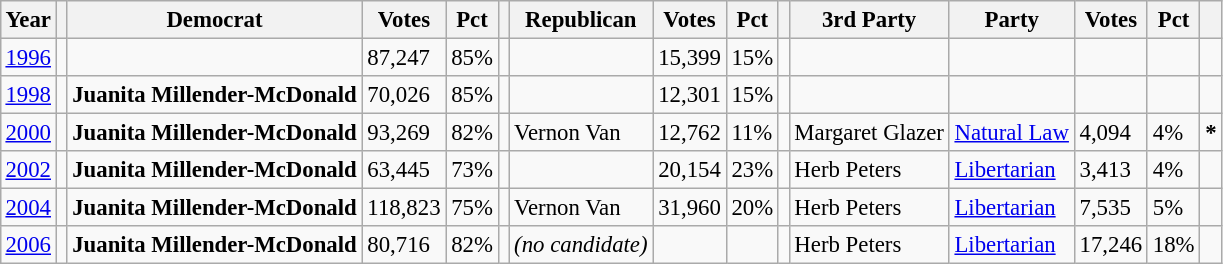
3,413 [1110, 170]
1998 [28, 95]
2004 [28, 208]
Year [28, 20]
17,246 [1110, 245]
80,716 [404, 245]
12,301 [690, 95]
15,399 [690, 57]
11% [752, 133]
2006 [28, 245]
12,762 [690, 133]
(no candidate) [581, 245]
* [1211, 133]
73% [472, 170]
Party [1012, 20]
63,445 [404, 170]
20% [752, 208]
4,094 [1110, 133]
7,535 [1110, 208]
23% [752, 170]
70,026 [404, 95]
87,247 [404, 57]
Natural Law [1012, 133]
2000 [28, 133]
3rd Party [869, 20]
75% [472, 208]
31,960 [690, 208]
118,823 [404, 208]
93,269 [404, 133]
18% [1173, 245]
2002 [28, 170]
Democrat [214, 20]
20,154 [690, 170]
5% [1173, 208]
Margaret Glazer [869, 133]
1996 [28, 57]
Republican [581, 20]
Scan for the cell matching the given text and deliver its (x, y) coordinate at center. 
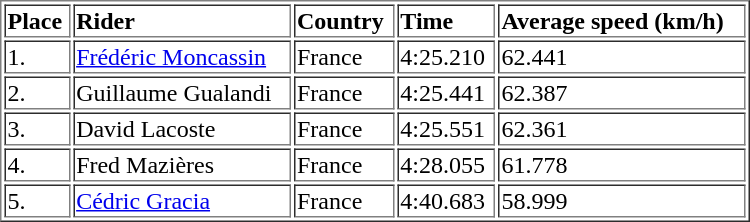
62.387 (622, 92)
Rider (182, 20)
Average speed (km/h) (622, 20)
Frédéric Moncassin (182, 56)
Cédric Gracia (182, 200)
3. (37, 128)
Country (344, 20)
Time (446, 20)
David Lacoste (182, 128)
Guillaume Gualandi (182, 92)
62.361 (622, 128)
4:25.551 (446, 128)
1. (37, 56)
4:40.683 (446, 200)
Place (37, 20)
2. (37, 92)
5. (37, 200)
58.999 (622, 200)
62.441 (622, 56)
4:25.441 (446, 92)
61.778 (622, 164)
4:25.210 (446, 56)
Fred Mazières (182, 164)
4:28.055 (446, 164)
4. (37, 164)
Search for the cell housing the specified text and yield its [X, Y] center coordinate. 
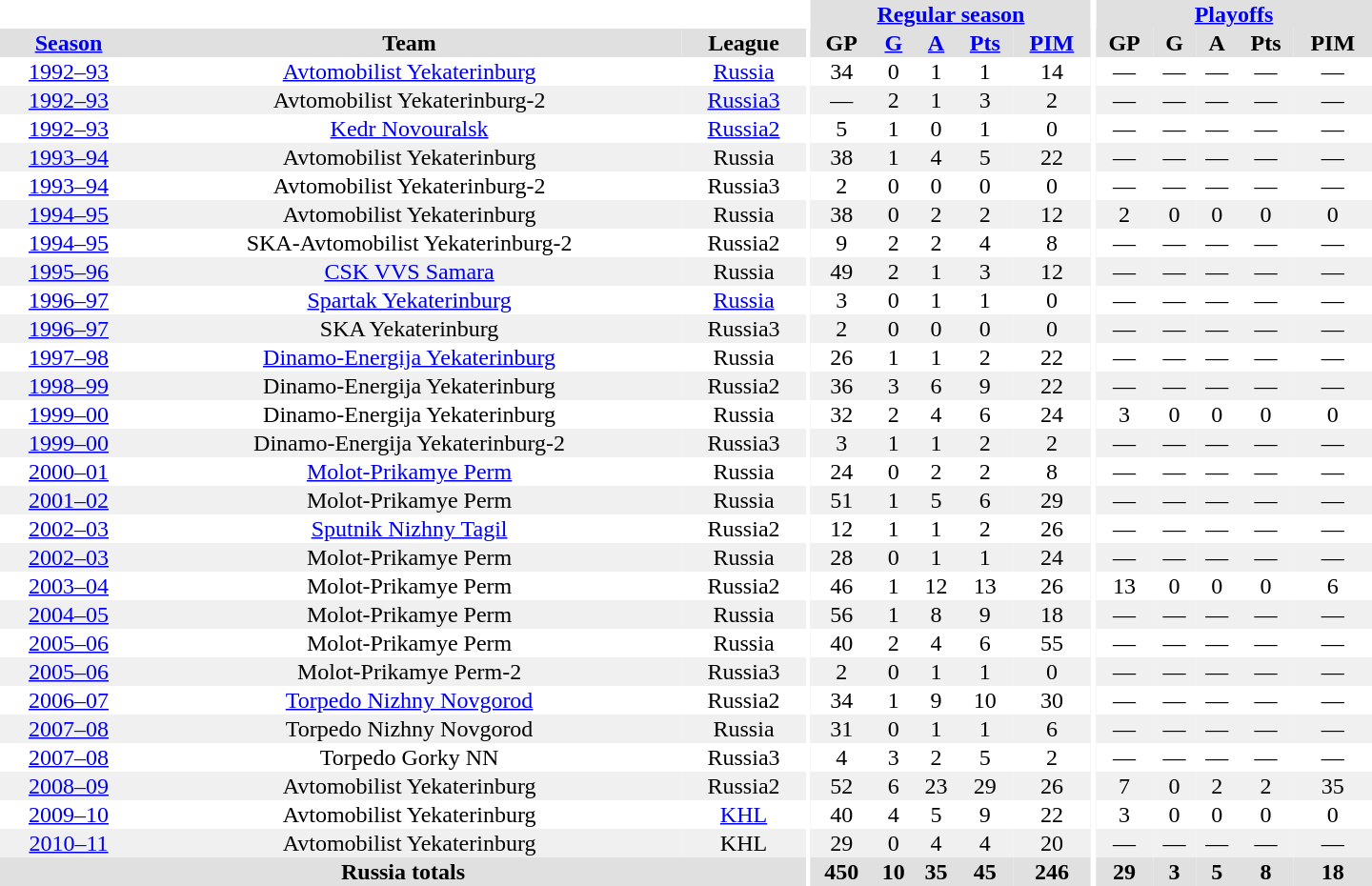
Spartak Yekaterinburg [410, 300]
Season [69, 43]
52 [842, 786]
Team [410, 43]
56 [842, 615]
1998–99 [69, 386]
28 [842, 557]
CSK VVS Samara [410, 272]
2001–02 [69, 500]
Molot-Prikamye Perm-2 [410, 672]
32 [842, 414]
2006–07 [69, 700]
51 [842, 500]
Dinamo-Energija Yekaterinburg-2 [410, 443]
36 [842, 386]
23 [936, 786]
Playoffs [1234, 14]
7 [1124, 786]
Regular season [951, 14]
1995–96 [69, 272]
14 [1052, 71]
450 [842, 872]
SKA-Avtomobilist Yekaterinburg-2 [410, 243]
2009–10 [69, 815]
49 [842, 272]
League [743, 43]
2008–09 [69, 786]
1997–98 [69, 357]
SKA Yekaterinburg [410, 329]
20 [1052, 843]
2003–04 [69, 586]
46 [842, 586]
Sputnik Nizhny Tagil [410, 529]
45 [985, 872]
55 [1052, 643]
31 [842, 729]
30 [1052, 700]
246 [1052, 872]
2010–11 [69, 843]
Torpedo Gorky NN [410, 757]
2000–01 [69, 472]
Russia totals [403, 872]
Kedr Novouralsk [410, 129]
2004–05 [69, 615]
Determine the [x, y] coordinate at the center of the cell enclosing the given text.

....

- **EXERCISE TASK**:
Please render everything from the start of the entries above down to and including the line containing "Scan for the" as a Markdown table with the columns Row and Line, numbering each row. Leave out blank lines and the pictures.

- **SOLUTION TO THIS PROBLEM**:
| Row | Line |
|---|---|
| 1 | 3,413 [1110, 170] |
| 2 | 1998 [28, 95] |
| 3 | 2004 [28, 208] |
| 4 | Year [28, 20] |
| 5 | 17,246 [1110, 245] |
| 6 | 80,716 [404, 245] |
| 7 | 12,301 [690, 95] |
| 8 | 15,399 [690, 57] |
| 9 | 11% [752, 133] |
| 10 | 2006 [28, 245] |
| 11 | 12,762 [690, 133] |
| 12 | (no candidate) [581, 245] |
| 13 | * [1211, 133] |
| 14 | 73% [472, 170] |
| 15 | Party [1012, 20] |
| 16 | 63,445 [404, 170] |
| 17 | 20% [752, 208] |
| 18 | 4,094 [1110, 133] |
| 19 | 7,535 [1110, 208] |
| 20 | 23% [752, 170] |
| 21 | 70,026 [404, 95] |
| 22 | 87,247 [404, 57] |
| 23 | Natural Law [1012, 133] |
| 24 | 2000 [28, 133] |
| 25 | 3rd Party [869, 20] |
| 26 | 75% [472, 208] |
| 27 | 31,960 [690, 208] |
| 28 | 118,823 [404, 208] |
| 29 | 93,269 [404, 133] |
| 30 | 18% [1173, 245] |
| 31 | 2002 [28, 170] |
| 32 | Democrat [214, 20] |
| 33 | 20,154 [690, 170] |
| 34 | 5% [1173, 208] |
| 35 | Margaret Glazer [869, 133] |
| 36 | 1996 [28, 57] |
| 37 | Republican [581, 20] |
| 38 | Scan for the cell matching the given text and deliver its (x, y) coordinate at center.  |